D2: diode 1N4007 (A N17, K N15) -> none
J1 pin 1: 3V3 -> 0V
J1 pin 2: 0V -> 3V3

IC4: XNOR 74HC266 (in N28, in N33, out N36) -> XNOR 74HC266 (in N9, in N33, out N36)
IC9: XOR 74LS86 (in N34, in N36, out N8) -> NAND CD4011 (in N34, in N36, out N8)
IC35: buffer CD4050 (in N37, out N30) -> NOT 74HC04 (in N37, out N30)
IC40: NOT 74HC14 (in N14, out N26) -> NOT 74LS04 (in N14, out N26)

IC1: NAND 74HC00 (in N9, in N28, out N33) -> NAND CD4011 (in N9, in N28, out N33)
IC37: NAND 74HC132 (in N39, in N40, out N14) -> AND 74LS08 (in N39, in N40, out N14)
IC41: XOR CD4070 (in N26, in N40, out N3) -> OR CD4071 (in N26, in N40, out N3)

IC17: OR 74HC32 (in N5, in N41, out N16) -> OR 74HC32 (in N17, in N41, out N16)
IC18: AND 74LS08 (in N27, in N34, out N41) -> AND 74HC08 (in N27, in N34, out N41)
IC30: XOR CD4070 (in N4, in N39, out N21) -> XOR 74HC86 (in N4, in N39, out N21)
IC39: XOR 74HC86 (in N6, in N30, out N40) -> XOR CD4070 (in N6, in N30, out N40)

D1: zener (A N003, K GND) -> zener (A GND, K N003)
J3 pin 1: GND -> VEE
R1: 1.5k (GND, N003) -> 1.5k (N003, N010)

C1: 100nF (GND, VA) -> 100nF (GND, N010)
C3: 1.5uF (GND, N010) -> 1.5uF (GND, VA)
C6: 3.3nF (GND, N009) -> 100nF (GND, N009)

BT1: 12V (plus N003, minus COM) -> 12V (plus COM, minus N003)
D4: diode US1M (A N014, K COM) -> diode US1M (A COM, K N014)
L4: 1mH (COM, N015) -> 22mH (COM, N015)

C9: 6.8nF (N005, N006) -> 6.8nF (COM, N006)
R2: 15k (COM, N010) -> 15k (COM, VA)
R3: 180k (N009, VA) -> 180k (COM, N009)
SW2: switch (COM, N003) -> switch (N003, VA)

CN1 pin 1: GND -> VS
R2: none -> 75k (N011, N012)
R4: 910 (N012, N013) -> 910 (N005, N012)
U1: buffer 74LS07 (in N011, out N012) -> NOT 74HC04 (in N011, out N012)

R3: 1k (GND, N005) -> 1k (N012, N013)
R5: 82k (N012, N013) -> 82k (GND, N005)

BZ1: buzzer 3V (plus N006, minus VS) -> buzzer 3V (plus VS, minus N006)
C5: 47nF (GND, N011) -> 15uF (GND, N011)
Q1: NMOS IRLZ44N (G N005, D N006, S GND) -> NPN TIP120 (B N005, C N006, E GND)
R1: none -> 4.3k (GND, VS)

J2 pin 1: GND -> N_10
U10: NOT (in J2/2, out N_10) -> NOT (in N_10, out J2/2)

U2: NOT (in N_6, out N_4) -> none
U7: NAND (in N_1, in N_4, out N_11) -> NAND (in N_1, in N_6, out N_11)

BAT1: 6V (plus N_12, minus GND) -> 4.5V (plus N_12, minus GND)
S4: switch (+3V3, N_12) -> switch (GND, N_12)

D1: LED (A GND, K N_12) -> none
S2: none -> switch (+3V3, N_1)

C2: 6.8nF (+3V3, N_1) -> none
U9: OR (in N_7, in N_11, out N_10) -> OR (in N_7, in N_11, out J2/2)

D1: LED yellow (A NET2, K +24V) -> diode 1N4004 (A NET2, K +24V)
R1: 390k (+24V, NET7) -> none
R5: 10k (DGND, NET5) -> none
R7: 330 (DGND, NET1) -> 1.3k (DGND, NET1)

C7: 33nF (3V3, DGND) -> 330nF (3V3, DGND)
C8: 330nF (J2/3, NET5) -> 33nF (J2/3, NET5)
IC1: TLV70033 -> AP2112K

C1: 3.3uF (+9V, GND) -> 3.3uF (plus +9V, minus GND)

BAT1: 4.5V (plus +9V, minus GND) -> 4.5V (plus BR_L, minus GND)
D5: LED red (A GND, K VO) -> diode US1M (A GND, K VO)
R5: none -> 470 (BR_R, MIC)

------

* _WHAT THE EXERCISE ASKS_: Only the lines from the one containing "U7: NAND (in" through the last line of the records above are to be reproduced, exactly and with both ends included.

* _OUTPUT_:
U7: NAND (in N_1, in N_4, out N_11) -> NAND (in N_1, in N_6, out N_11)

BAT1: 6V (plus N_12, minus GND) -> 4.5V (plus N_12, minus GND)
S4: switch (+3V3, N_12) -> switch (GND, N_12)

D1: LED (A GND, K N_12) -> none
S2: none -> switch (+3V3, N_1)

C2: 6.8nF (+3V3, N_1) -> none
U9: OR (in N_7, in N_11, out N_10) -> OR (in N_7, in N_11, out J2/2)

D1: LED yellow (A NET2, K +24V) -> diode 1N4004 (A NET2, K +24V)
R1: 390k (+24V, NET7) -> none
R5: 10k (DGND, NET5) -> none
R7: 330 (DGND, NET1) -> 1.3k (DGND, NET1)

C7: 33nF (3V3, DGND) -> 330nF (3V3, DGND)
C8: 330nF (J2/3, NET5) -> 33nF (J2/3, NET5)
IC1: TLV70033 -> AP2112K

C1: 3.3uF (+9V, GND) -> 3.3uF (plus +9V, minus GND)

BAT1: 4.5V (plus +9V, minus GND) -> 4.5V (plus BR_L, minus GND)
D5: LED red (A GND, K VO) -> diode US1M (A GND, K VO)
R5: none -> 470 (BR_R, MIC)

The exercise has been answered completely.